• **WHAT THE EXERCISE ASKS**
I'd like the entries reproduced exactly, with the images omitted.

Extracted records
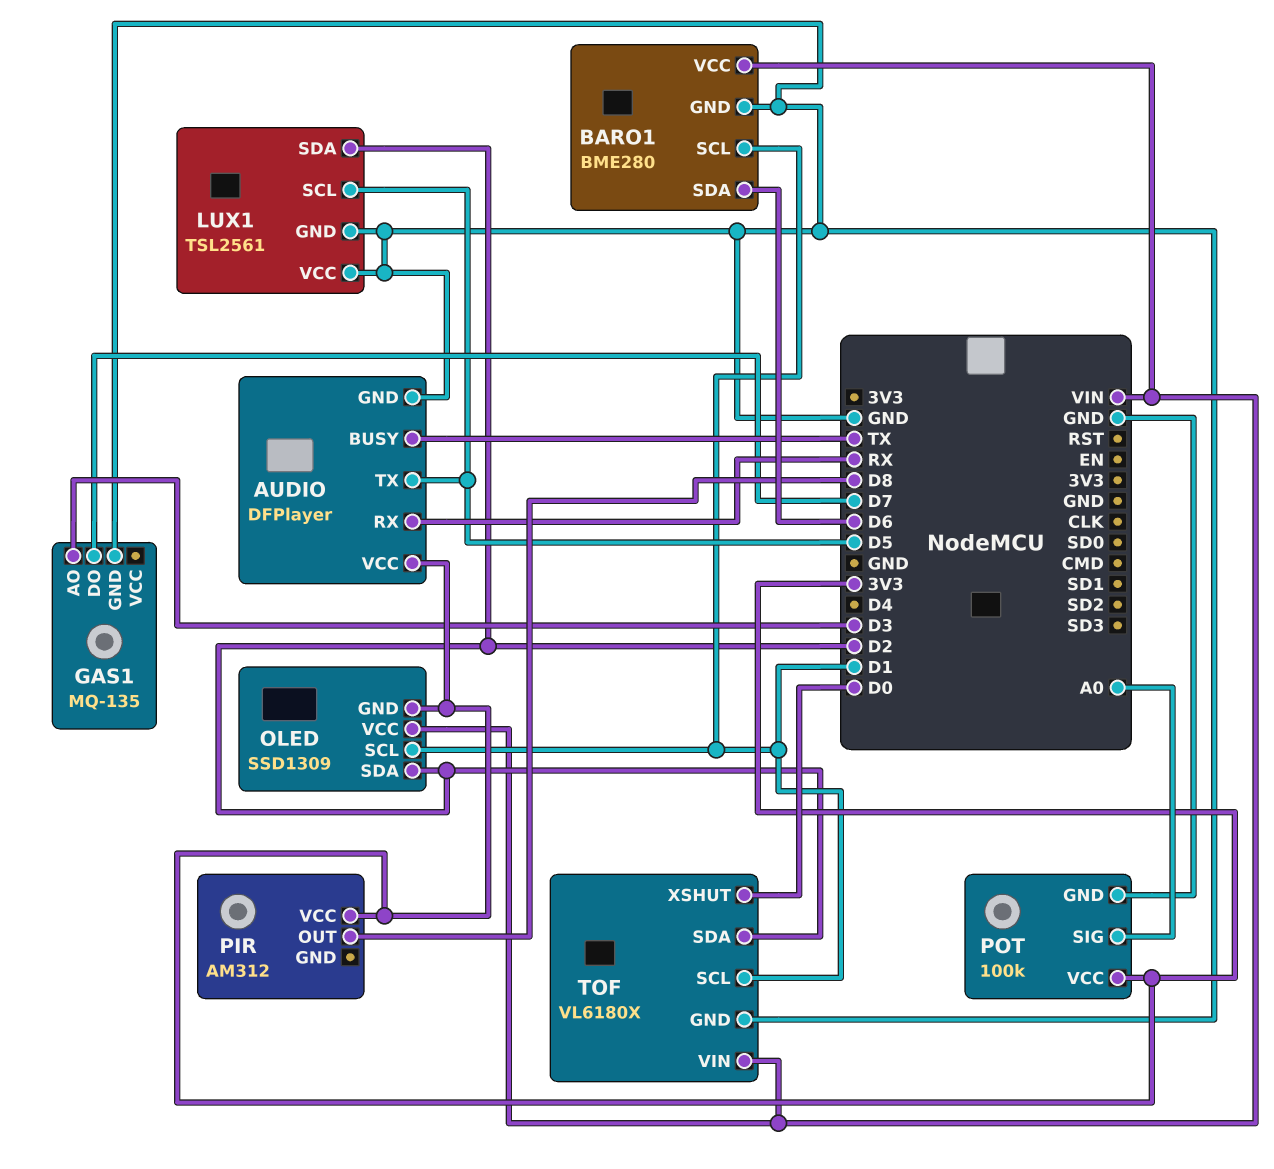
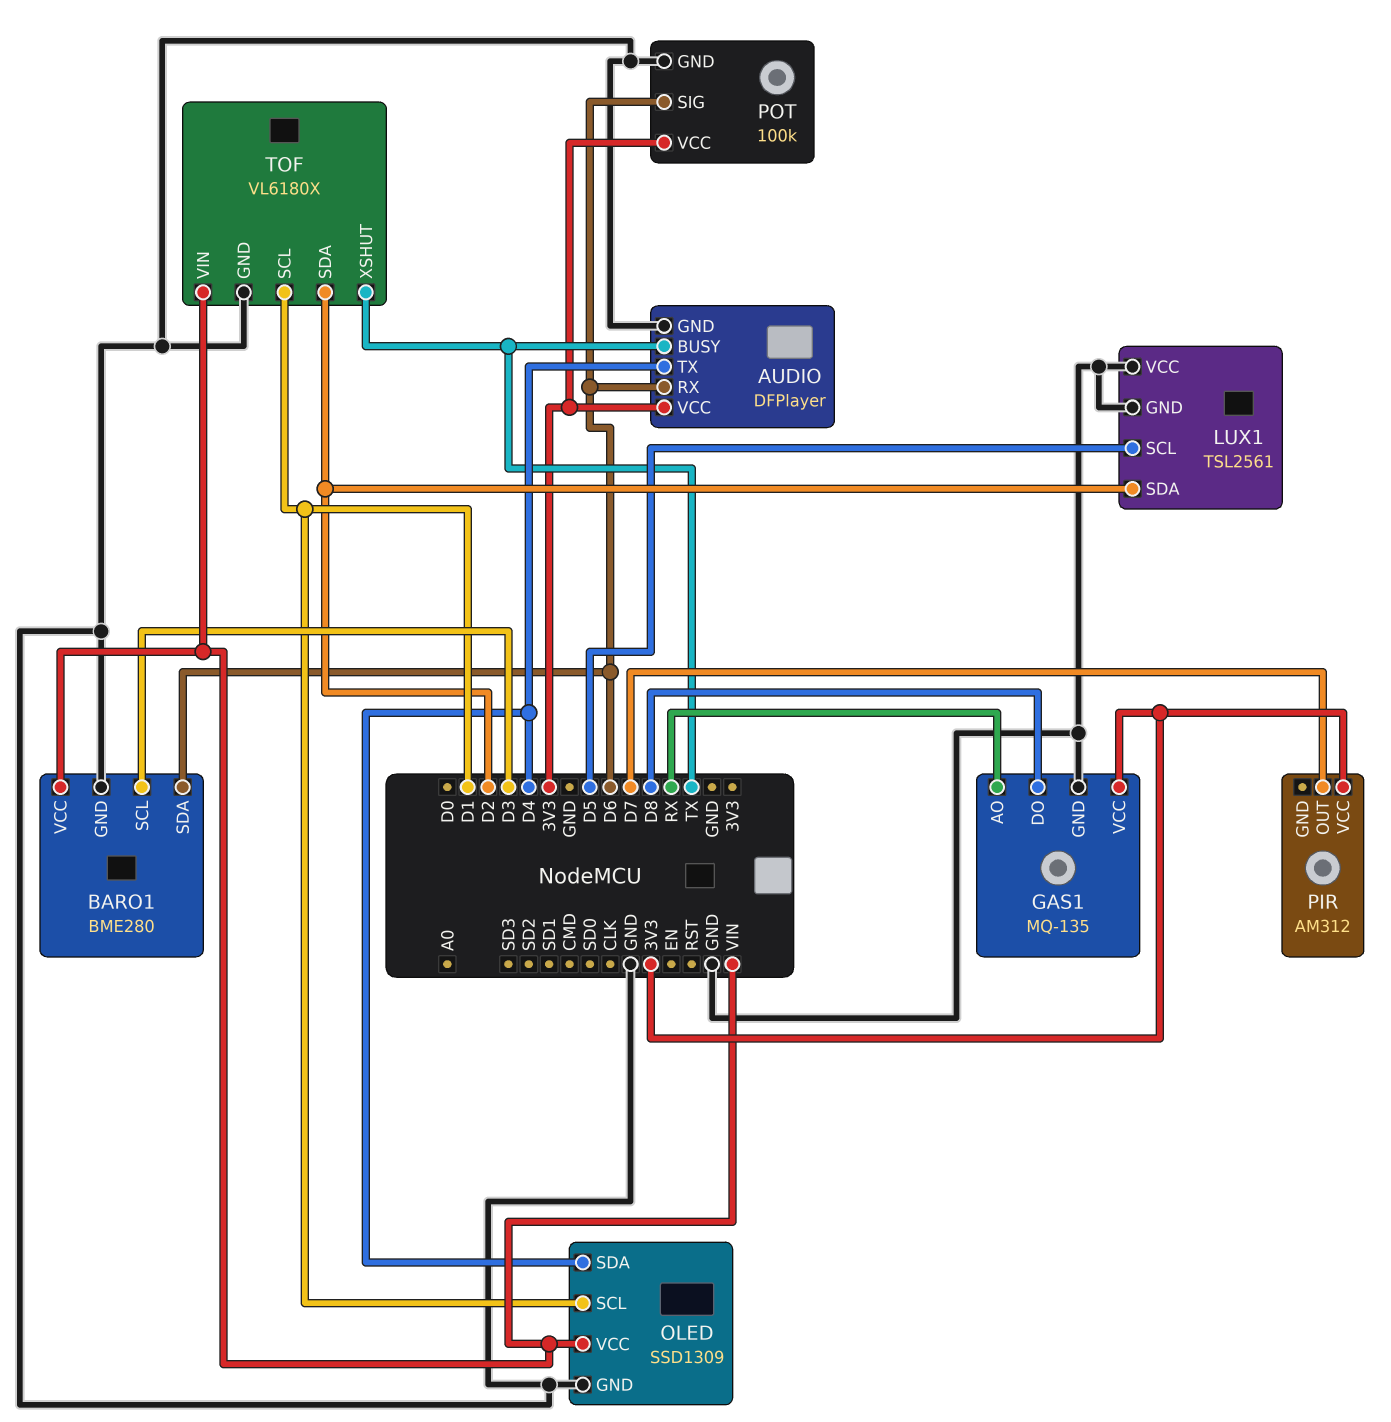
AUDIO pin RX: RX -> D6
AUDIO pin TX: D5 -> D4
BARO1 pin SCL: D1 -> D3
GAS1 pin AO: D3 -> RX
GAS1 pin DO: D7 -> D8
GAS1 pin VCC: none -> 3V3
OLED pin GND: 3V3 -> GND
OLED pin SDA: D2 -> D4
PIR pin OUT: D8 -> D7
POT pin SIG: A0 -> D6
TOF pin XSHUT: D0 -> TX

• **EXPECTED ANSWER**
AUDIO pin RX: RX -> D6
AUDIO pin TX: D5 -> D4
BARO1 pin SCL: D1 -> D3
GAS1 pin AO: D3 -> RX
GAS1 pin DO: D7 -> D8
GAS1 pin VCC: none -> 3V3
OLED pin GND: 3V3 -> GND
OLED pin SDA: D2 -> D4
PIR pin OUT: D8 -> D7
POT pin SIG: A0 -> D6
TOF pin XSHUT: D0 -> TX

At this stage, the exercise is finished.